**MATERIAL TO PROCESS**
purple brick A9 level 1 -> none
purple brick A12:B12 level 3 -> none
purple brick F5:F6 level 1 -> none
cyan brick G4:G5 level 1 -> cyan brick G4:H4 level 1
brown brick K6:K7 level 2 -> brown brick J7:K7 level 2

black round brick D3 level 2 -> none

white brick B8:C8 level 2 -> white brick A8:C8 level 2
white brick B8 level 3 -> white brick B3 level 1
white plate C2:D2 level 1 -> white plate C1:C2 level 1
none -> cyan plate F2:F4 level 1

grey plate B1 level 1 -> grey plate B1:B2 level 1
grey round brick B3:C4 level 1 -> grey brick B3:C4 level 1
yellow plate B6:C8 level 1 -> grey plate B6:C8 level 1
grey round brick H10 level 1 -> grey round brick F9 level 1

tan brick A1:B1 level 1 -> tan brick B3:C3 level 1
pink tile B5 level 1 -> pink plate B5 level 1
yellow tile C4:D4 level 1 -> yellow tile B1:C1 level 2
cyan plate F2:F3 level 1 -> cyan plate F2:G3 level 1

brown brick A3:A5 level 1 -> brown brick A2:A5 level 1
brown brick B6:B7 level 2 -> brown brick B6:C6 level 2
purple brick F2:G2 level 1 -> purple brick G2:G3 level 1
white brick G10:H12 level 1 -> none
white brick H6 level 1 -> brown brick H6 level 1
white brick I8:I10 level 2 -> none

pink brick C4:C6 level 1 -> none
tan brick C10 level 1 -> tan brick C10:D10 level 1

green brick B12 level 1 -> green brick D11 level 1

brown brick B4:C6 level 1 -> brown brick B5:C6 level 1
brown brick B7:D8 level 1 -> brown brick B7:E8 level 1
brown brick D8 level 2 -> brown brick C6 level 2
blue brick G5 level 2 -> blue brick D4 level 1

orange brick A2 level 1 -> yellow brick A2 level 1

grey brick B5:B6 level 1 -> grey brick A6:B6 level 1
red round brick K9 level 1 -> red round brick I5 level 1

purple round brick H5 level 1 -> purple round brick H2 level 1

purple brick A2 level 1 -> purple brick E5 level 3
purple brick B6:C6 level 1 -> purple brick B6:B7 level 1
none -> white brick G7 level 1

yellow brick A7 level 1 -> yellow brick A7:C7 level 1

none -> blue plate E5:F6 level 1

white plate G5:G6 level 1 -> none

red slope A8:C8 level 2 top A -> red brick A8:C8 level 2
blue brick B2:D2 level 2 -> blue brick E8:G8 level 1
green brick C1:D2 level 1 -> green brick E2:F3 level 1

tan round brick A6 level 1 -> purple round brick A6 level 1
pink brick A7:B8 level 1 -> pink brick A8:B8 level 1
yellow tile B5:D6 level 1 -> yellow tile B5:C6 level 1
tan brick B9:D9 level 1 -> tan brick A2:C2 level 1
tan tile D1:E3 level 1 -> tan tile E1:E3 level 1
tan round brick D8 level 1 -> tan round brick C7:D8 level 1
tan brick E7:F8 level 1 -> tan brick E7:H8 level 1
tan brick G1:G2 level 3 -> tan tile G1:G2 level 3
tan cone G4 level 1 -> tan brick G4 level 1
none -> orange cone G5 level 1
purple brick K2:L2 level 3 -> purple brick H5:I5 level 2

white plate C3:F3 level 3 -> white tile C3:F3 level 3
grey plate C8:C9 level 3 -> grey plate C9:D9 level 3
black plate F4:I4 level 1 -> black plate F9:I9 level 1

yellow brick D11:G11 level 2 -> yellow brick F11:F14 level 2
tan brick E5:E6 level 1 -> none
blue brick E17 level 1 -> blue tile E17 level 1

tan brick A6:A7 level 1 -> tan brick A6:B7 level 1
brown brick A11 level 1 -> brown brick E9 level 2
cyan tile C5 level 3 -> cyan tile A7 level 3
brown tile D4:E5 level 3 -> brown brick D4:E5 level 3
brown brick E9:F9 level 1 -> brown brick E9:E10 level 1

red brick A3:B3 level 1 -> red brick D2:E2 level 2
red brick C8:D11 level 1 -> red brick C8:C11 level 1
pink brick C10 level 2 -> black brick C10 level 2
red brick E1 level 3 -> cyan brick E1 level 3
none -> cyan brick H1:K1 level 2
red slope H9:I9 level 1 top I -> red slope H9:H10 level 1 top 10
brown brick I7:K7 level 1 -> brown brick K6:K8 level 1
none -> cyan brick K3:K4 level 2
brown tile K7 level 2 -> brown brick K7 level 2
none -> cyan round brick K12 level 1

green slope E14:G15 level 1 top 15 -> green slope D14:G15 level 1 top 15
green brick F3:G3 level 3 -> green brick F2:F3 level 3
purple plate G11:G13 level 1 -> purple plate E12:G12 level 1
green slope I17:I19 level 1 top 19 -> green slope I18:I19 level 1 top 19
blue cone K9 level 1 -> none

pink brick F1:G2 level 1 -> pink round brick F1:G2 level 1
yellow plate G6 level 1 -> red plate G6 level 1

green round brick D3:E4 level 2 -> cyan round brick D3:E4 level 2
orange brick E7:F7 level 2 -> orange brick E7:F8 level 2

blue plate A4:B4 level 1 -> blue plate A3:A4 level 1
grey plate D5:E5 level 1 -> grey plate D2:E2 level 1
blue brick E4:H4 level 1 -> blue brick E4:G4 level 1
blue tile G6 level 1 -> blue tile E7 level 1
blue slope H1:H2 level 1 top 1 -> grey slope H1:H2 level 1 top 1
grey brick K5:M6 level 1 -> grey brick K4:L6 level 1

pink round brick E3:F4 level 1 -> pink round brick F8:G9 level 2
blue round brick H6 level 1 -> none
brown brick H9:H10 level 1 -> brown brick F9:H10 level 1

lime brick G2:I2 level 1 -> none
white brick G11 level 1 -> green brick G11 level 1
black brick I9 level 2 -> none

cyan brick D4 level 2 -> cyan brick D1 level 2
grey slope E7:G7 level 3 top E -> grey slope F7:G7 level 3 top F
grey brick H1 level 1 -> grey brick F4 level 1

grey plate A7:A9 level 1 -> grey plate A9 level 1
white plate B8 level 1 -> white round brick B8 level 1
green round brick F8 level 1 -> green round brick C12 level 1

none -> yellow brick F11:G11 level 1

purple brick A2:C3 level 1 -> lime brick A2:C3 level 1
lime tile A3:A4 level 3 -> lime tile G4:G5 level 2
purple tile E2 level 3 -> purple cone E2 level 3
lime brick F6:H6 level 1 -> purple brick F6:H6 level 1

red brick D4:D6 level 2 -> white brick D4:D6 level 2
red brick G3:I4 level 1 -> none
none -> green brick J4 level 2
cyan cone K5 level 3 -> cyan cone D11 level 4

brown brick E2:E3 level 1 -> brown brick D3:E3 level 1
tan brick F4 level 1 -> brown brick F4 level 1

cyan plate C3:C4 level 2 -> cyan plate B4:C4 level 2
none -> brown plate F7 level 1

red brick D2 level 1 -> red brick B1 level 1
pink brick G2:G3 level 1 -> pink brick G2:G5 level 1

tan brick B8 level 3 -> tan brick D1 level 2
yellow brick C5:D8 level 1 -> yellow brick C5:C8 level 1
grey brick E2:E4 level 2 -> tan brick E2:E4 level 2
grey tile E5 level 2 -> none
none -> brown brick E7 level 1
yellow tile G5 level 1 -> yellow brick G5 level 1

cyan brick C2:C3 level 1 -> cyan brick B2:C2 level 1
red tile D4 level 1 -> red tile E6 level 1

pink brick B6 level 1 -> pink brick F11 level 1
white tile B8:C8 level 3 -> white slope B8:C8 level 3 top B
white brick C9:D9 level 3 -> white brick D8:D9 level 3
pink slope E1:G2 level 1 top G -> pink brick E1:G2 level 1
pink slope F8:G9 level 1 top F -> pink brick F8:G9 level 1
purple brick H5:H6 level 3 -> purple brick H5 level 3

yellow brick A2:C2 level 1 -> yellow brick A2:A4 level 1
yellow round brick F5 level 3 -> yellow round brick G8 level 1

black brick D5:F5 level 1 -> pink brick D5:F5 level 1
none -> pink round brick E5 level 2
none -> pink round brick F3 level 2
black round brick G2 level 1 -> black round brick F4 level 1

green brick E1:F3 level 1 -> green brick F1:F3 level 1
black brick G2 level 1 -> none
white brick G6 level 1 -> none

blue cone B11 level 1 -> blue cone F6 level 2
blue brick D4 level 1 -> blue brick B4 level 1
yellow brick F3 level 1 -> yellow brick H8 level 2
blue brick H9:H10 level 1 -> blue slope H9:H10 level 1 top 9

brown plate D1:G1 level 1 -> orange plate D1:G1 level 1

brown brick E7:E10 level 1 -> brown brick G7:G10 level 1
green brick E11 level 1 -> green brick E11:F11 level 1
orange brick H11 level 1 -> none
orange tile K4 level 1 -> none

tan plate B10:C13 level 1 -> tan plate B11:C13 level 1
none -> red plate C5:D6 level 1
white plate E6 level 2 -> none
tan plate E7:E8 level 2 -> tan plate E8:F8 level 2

**YOUR OBJECTIVE**
Transcribe, exactly and without additions, the lines of the records above, beginning with the line that contains "brown brick B4:C6" and ending with the line that contains "brown brick I7:K7", both included.

**SOLUTION**
brown brick B4:C6 level 1 -> brown brick B5:C6 level 1
brown brick B7:D8 level 1 -> brown brick B7:E8 level 1
brown brick D8 level 2 -> brown brick C6 level 2
blue brick G5 level 2 -> blue brick D4 level 1

orange brick A2 level 1 -> yellow brick A2 level 1

grey brick B5:B6 level 1 -> grey brick A6:B6 level 1
red round brick K9 level 1 -> red round brick I5 level 1

purple round brick H5 level 1 -> purple round brick H2 level 1

purple brick A2 level 1 -> purple brick E5 level 3
purple brick B6:C6 level 1 -> purple brick B6:B7 level 1
none -> white brick G7 level 1

yellow brick A7 level 1 -> yellow brick A7:C7 level 1

none -> blue plate E5:F6 level 1

white plate G5:G6 level 1 -> none

red slope A8:C8 level 2 top A -> red brick A8:C8 level 2
blue brick B2:D2 level 2 -> blue brick E8:G8 level 1
green brick C1:D2 level 1 -> green brick E2:F3 level 1

tan round brick A6 level 1 -> purple round brick A6 level 1
pink brick A7:B8 level 1 -> pink brick A8:B8 level 1
yellow tile B5:D6 level 1 -> yellow tile B5:C6 level 1
tan brick B9:D9 level 1 -> tan brick A2:C2 level 1
tan tile D1:E3 level 1 -> tan tile E1:E3 level 1
tan round brick D8 level 1 -> tan round brick C7:D8 level 1
tan brick E7:F8 level 1 -> tan brick E7:H8 level 1
tan brick G1:G2 level 3 -> tan tile G1:G2 level 3
tan cone G4 level 1 -> tan brick G4 level 1
none -> orange cone G5 level 1
purple brick K2:L2 level 3 -> purple brick H5:I5 level 2

white plate C3:F3 level 3 -> white tile C3:F3 level 3
grey plate C8:C9 level 3 -> grey plate C9:D9 level 3
black plate F4:I4 level 1 -> black plate F9:I9 level 1

yellow brick D11:G11 level 2 -> yellow brick F11:F14 level 2
tan brick E5:E6 level 1 -> none
blue brick E17 level 1 -> blue tile E17 level 1

tan brick A6:A7 level 1 -> tan brick A6:B7 level 1
brown brick A11 level 1 -> brown brick E9 level 2
cyan tile C5 level 3 -> cyan tile A7 level 3
brown tile D4:E5 level 3 -> brown brick D4:E5 level 3
brown brick E9:F9 level 1 -> brown brick E9:E10 level 1

red brick A3:B3 level 1 -> red brick D2:E2 level 2
red brick C8:D11 level 1 -> red brick C8:C11 level 1
pink brick C10 level 2 -> black brick C10 level 2
red brick E1 level 3 -> cyan brick E1 level 3
none -> cyan brick H1:K1 level 2
red slope H9:I9 level 1 top I -> red slope H9:H10 level 1 top 10
brown brick I7:K7 level 1 -> brown brick K6:K8 level 1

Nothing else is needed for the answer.